START Data records
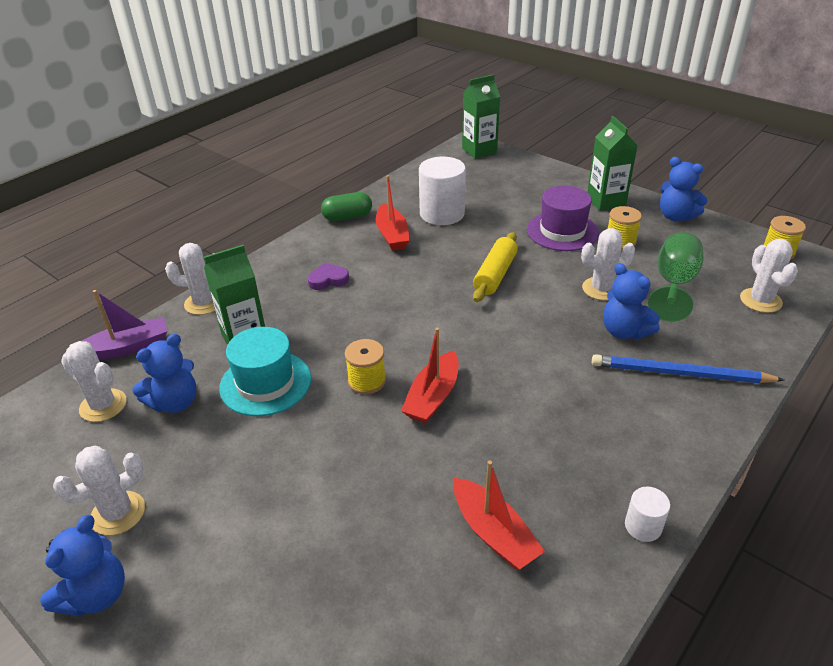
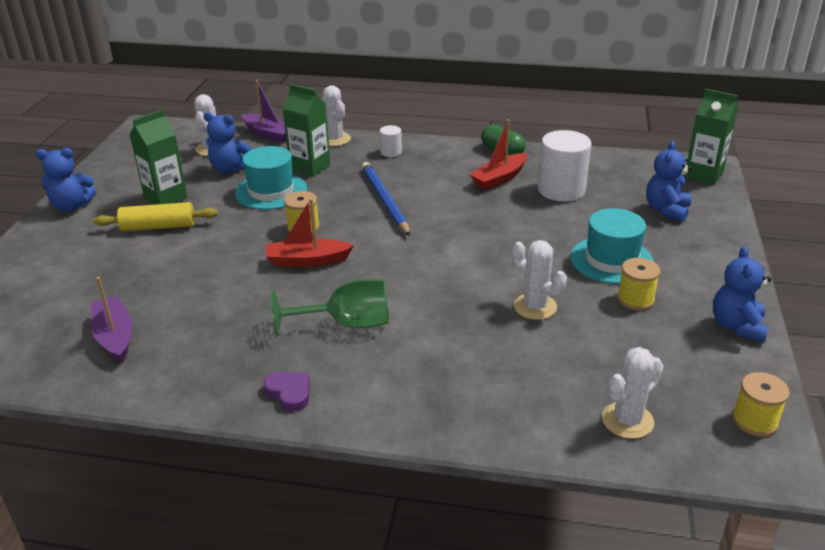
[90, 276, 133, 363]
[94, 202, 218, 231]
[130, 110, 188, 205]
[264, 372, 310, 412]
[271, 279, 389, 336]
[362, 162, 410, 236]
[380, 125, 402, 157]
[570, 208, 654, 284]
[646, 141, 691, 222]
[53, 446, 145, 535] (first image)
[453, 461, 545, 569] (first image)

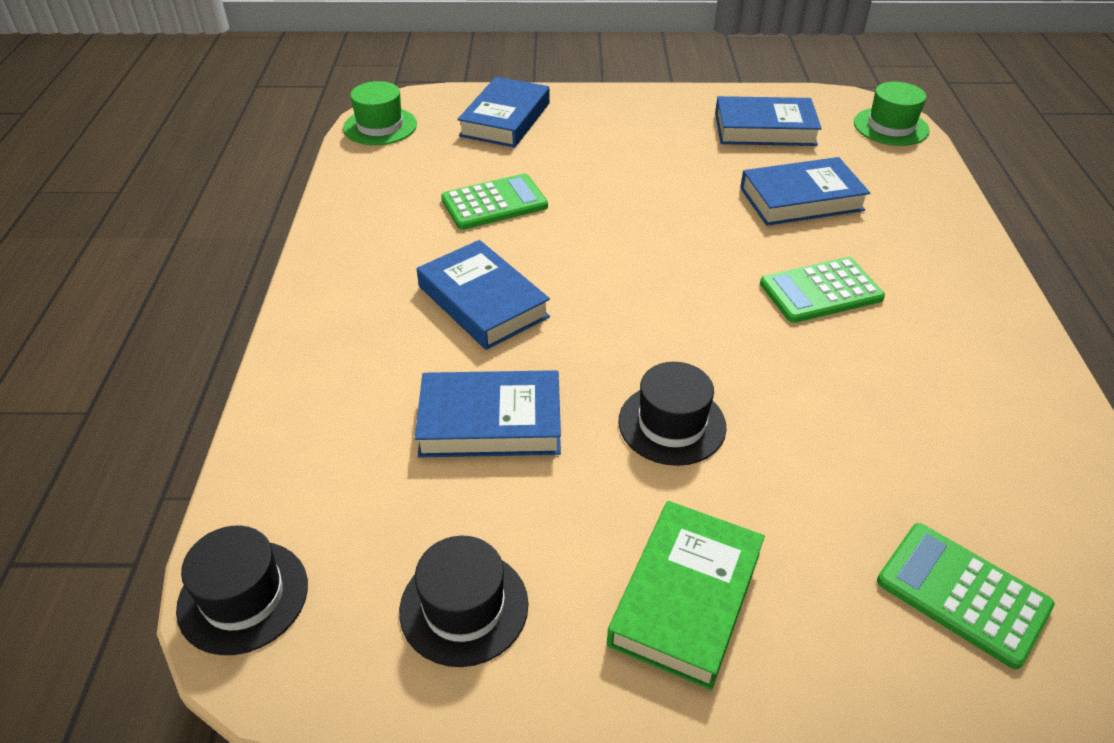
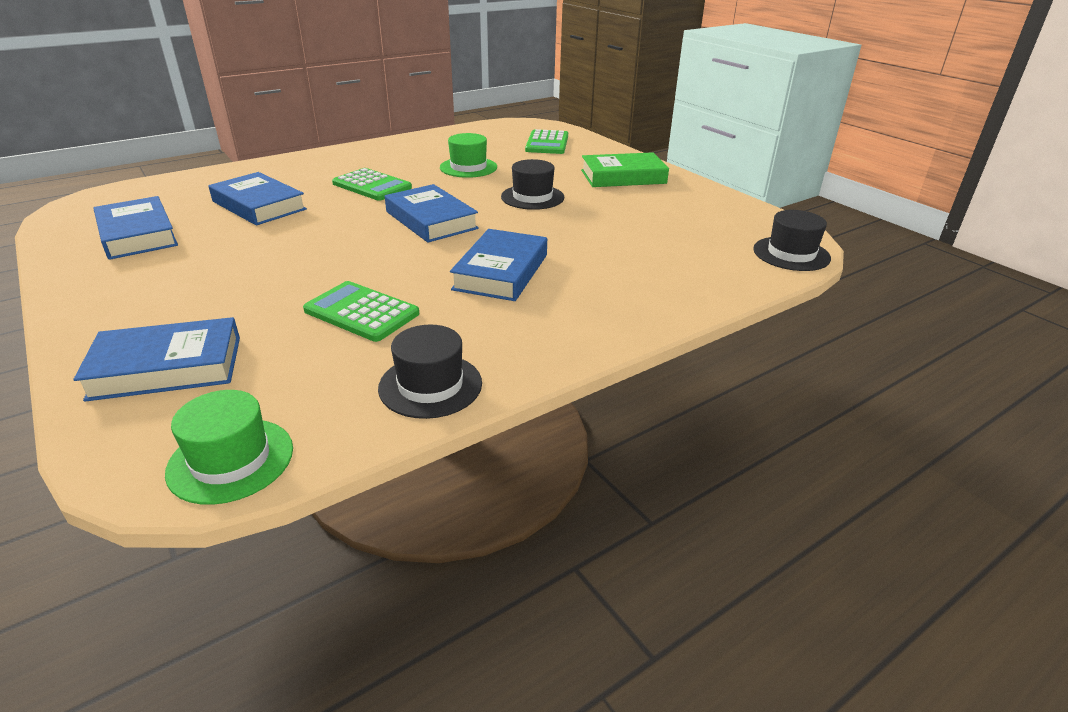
[378, 325, 482, 419]
[385, 184, 479, 243]
[440, 133, 497, 178]

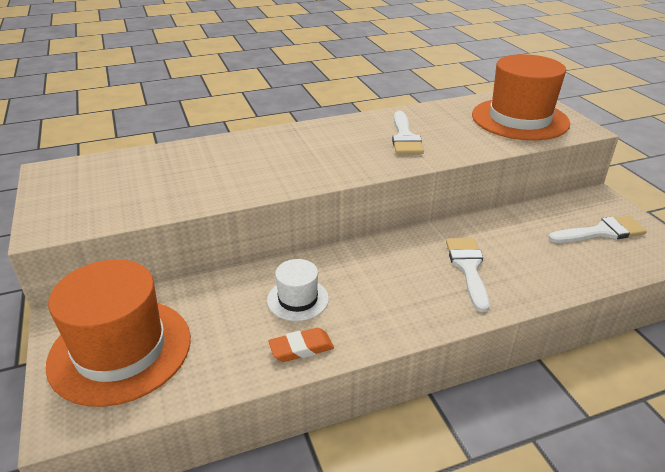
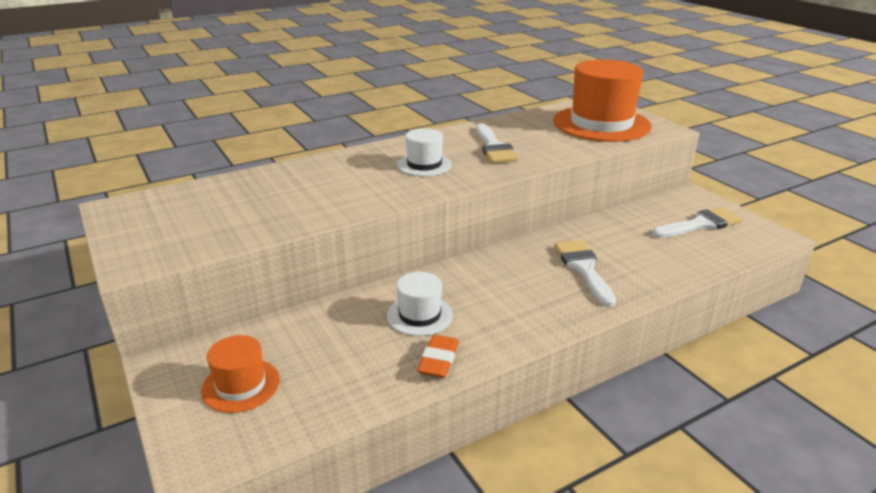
[201, 335, 280, 413]
[397, 128, 452, 176]
[417, 335, 459, 378]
END Data records
__Work instructions__. Every line from the one containing "[94, 202, 218, 231]" to the final line of the records must be transcribed exactly, both ends included, with the pictures left out.

__Result below__.
[94, 202, 218, 231]
[130, 110, 188, 205]
[264, 372, 310, 412]
[271, 279, 389, 336]
[362, 162, 410, 236]
[380, 125, 402, 157]
[570, 208, 654, 284]
[646, 141, 691, 222]
[53, 446, 145, 535] (first image)
[453, 461, 545, 569] (first image)

[378, 325, 482, 419]
[385, 184, 479, 243]
[440, 133, 497, 178]

[201, 335, 280, 413]
[397, 128, 452, 176]
[417, 335, 459, 378]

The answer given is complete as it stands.